**WORK REQUIRED**: What are the lines, copied exactly, from the one containing "SP201: speaker 32R" through the last line of the records below, both included?

[MATERIAL SHOWN — start]

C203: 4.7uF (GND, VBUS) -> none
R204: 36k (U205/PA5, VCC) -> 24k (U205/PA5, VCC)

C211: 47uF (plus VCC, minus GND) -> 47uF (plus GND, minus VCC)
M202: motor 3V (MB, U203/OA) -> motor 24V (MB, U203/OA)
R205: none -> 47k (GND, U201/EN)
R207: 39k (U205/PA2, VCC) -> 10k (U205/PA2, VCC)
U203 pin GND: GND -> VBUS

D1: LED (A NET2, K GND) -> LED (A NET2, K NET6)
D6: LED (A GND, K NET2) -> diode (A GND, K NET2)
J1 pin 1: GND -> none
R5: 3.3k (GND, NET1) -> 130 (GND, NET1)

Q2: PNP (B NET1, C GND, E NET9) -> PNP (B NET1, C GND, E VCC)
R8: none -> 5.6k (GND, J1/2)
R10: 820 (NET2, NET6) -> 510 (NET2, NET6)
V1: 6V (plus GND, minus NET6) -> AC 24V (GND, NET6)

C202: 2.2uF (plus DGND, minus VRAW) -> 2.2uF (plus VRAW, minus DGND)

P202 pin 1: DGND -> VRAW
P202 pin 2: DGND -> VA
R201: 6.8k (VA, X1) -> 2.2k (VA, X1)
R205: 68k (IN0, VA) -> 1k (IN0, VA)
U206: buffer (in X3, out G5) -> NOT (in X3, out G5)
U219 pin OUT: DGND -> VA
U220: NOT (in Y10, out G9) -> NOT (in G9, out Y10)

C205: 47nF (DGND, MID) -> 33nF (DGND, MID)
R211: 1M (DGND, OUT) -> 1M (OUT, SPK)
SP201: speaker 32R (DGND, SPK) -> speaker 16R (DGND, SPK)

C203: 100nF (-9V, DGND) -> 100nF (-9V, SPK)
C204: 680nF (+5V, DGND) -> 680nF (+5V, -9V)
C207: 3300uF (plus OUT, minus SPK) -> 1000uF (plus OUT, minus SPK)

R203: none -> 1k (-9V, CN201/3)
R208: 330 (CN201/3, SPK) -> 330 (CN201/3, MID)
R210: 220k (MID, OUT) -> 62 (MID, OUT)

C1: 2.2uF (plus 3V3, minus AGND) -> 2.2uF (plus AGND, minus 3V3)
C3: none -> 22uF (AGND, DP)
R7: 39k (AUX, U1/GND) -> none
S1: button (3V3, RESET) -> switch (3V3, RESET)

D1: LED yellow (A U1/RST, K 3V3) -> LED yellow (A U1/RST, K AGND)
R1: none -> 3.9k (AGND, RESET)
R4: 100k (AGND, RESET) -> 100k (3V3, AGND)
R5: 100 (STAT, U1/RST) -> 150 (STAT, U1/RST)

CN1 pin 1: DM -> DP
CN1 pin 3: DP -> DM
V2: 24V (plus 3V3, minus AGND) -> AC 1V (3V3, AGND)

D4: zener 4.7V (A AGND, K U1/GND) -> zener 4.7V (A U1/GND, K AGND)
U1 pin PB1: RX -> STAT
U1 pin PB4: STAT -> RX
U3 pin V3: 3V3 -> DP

[MATERIAL SHOWN — finish]

**TASK RESPONSE**:
SP201: speaker 32R (DGND, SPK) -> speaker 16R (DGND, SPK)

C203: 100nF (-9V, DGND) -> 100nF (-9V, SPK)
C204: 680nF (+5V, DGND) -> 680nF (+5V, -9V)
C207: 3300uF (plus OUT, minus SPK) -> 1000uF (plus OUT, minus SPK)

R203: none -> 1k (-9V, CN201/3)
R208: 330 (CN201/3, SPK) -> 330 (CN201/3, MID)
R210: 220k (MID, OUT) -> 62 (MID, OUT)

C1: 2.2uF (plus 3V3, minus AGND) -> 2.2uF (plus AGND, minus 3V3)
C3: none -> 22uF (AGND, DP)
R7: 39k (AUX, U1/GND) -> none
S1: button (3V3, RESET) -> switch (3V3, RESET)

D1: LED yellow (A U1/RST, K 3V3) -> LED yellow (A U1/RST, K AGND)
R1: none -> 3.9k (AGND, RESET)
R4: 100k (AGND, RESET) -> 100k (3V3, AGND)
R5: 100 (STAT, U1/RST) -> 150 (STAT, U1/RST)

CN1 pin 1: DM -> DP
CN1 pin 3: DP -> DM
V2: 24V (plus 3V3, minus AGND) -> AC 1V (3V3, AGND)

D4: zener 4.7V (A AGND, K U1/GND) -> zener 4.7V (A U1/GND, K AGND)
U1 pin PB1: RX -> STAT
U1 pin PB4: STAT -> RX
U3 pin V3: 3V3 -> DP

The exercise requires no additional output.